(Beginning of Source material)
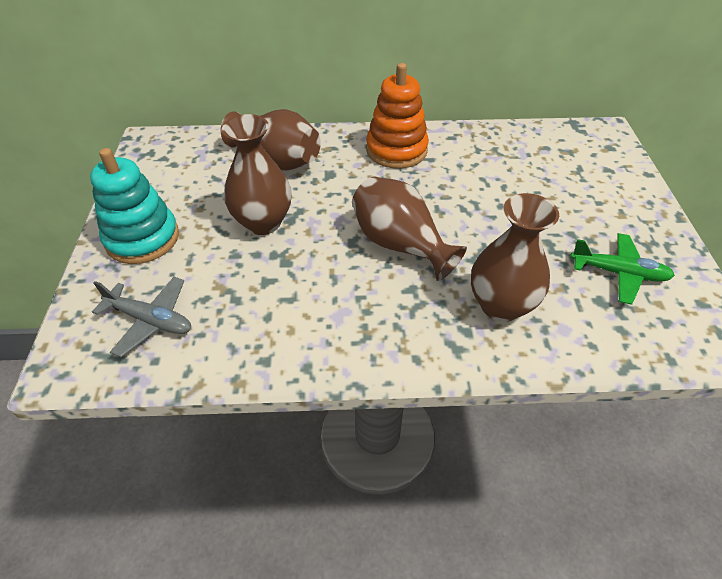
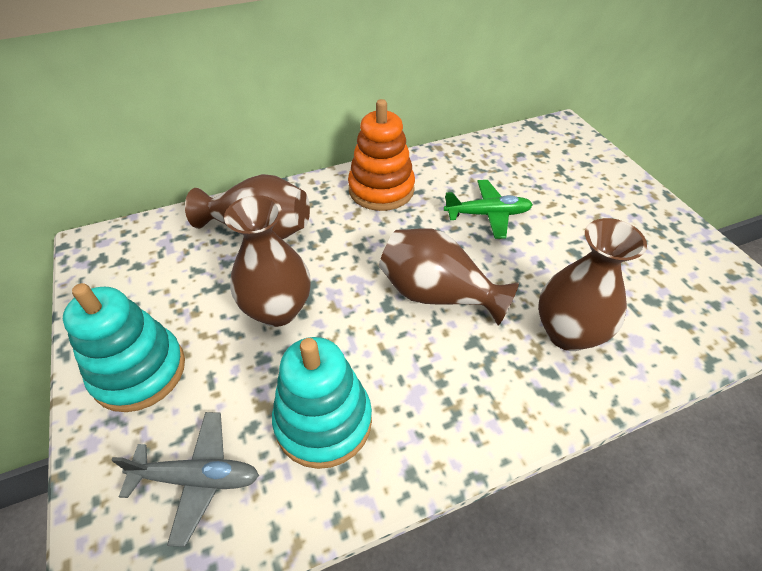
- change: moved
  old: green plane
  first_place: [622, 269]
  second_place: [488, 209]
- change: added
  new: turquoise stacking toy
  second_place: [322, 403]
(End of Source material)
Leave the pictures out. Repeat every entry above exactly.

- change: moved
  old: green plane
  first_place: [622, 269]
  second_place: [488, 209]
- change: added
  new: turquoise stacking toy
  second_place: [322, 403]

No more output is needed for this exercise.